Task -> Below are the entries; give again exactly the lines from the one mentioning "R10: 6.8k (SIG14, VA) -> 3.6k (SIG14, VA)" through the one mentioning "TP1: test point (VDD) -> none", inclusive.

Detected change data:
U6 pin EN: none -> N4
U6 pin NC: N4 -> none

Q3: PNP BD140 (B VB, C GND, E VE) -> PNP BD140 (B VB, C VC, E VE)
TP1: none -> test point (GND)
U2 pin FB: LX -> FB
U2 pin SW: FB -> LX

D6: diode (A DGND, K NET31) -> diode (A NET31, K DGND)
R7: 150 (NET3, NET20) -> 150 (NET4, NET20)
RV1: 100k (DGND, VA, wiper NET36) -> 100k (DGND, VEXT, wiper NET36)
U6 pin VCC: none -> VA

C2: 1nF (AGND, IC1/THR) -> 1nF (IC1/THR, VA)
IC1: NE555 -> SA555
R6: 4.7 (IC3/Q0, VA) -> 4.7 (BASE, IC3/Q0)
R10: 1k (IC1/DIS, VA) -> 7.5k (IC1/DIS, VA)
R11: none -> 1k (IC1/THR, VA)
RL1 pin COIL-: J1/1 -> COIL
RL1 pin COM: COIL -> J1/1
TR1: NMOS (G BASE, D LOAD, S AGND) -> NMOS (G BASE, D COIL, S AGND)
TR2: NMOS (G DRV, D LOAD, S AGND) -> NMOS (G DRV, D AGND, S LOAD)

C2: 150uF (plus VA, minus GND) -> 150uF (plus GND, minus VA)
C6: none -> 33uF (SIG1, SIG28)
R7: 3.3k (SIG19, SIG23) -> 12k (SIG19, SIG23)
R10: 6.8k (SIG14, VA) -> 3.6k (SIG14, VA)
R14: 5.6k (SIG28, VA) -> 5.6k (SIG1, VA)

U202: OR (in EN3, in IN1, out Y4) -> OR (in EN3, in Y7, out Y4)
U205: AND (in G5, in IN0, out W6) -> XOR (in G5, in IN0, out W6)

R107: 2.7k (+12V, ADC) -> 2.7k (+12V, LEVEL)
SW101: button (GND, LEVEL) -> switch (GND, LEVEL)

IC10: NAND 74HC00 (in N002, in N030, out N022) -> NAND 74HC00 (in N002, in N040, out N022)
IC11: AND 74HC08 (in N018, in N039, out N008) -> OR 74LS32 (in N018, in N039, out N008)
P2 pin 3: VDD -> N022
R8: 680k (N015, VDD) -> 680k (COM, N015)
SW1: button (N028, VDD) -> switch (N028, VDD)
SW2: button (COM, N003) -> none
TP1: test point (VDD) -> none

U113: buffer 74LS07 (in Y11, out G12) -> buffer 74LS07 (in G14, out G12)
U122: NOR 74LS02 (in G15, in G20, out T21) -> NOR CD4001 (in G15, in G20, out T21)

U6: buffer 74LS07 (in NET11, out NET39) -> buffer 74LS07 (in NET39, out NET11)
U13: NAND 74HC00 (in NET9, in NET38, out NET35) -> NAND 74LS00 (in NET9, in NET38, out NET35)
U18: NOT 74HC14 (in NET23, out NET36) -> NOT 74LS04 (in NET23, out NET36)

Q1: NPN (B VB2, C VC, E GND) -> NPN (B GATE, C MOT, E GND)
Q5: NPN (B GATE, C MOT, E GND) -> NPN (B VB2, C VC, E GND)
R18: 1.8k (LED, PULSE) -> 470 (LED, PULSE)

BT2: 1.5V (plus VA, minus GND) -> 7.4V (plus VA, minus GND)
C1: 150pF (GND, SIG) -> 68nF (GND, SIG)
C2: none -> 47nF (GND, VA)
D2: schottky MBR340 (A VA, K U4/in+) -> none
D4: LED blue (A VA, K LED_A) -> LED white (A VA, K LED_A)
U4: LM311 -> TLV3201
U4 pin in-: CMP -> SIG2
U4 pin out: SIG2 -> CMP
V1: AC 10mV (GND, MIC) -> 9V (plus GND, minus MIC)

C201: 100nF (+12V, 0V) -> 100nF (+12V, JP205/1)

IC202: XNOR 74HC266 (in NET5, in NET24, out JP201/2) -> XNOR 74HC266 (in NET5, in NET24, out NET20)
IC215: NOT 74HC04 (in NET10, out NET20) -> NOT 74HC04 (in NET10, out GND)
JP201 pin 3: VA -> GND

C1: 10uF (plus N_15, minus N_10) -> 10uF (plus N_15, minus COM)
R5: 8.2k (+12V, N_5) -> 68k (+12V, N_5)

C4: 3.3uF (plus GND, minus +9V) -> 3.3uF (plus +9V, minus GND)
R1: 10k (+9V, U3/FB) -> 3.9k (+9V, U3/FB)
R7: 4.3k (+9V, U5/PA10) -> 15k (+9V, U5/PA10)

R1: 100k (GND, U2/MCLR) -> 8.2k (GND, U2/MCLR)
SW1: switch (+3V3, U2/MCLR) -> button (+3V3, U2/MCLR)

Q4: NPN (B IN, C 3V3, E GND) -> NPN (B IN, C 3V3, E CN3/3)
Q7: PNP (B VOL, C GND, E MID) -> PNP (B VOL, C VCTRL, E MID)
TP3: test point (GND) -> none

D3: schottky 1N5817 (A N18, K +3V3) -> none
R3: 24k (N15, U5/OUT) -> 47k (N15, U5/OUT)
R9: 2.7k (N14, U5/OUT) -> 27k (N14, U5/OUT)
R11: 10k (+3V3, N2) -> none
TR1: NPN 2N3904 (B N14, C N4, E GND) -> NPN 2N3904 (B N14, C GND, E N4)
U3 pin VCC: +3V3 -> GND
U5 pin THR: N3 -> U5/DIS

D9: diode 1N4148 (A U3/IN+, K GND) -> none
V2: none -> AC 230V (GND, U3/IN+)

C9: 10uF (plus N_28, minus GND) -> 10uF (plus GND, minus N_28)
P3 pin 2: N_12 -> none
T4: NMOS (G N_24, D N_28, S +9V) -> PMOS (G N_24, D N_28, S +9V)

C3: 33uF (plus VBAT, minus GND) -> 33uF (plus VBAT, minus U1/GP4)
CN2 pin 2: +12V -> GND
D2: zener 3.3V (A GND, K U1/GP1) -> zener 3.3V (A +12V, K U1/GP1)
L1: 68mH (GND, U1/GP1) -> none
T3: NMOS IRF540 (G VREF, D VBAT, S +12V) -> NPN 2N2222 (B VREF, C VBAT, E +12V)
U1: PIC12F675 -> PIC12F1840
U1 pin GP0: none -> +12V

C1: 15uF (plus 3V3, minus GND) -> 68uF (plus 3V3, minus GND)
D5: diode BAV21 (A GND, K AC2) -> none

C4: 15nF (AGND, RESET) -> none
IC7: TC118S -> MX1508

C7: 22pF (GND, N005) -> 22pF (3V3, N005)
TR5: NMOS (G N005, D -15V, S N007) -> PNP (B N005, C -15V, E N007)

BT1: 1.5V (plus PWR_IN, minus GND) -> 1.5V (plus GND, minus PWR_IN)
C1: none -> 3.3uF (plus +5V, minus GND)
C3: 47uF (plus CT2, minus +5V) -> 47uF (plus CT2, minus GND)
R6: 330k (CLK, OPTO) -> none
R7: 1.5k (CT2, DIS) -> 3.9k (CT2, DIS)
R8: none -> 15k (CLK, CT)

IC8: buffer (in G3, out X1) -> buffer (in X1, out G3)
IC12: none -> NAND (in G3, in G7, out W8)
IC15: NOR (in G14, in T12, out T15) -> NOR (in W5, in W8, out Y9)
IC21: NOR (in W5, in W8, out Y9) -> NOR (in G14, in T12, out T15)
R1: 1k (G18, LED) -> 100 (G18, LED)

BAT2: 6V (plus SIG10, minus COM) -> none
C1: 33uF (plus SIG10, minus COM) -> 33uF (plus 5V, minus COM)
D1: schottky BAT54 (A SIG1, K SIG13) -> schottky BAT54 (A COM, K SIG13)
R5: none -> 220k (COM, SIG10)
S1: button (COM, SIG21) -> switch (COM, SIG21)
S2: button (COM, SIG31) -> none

Answer box ->
R10: 6.8k (SIG14, VA) -> 3.6k (SIG14, VA)
R14: 5.6k (SIG28, VA) -> 5.6k (SIG1, VA)

U202: OR (in EN3, in IN1, out Y4) -> OR (in EN3, in Y7, out Y4)
U205: AND (in G5, in IN0, out W6) -> XOR (in G5, in IN0, out W6)

R107: 2.7k (+12V, ADC) -> 2.7k (+12V, LEVEL)
SW101: button (GND, LEVEL) -> switch (GND, LEVEL)

IC10: NAND 74HC00 (in N002, in N030, out N022) -> NAND 74HC00 (in N002, in N040, out N022)
IC11: AND 74HC08 (in N018, in N039, out N008) -> OR 74LS32 (in N018, in N039, out N008)
P2 pin 3: VDD -> N022
R8: 680k (N015, VDD) -> 680k (COM, N015)
SW1: button (N028, VDD) -> switch (N028, VDD)
SW2: button (COM, N003) -> none
TP1: test point (VDD) -> none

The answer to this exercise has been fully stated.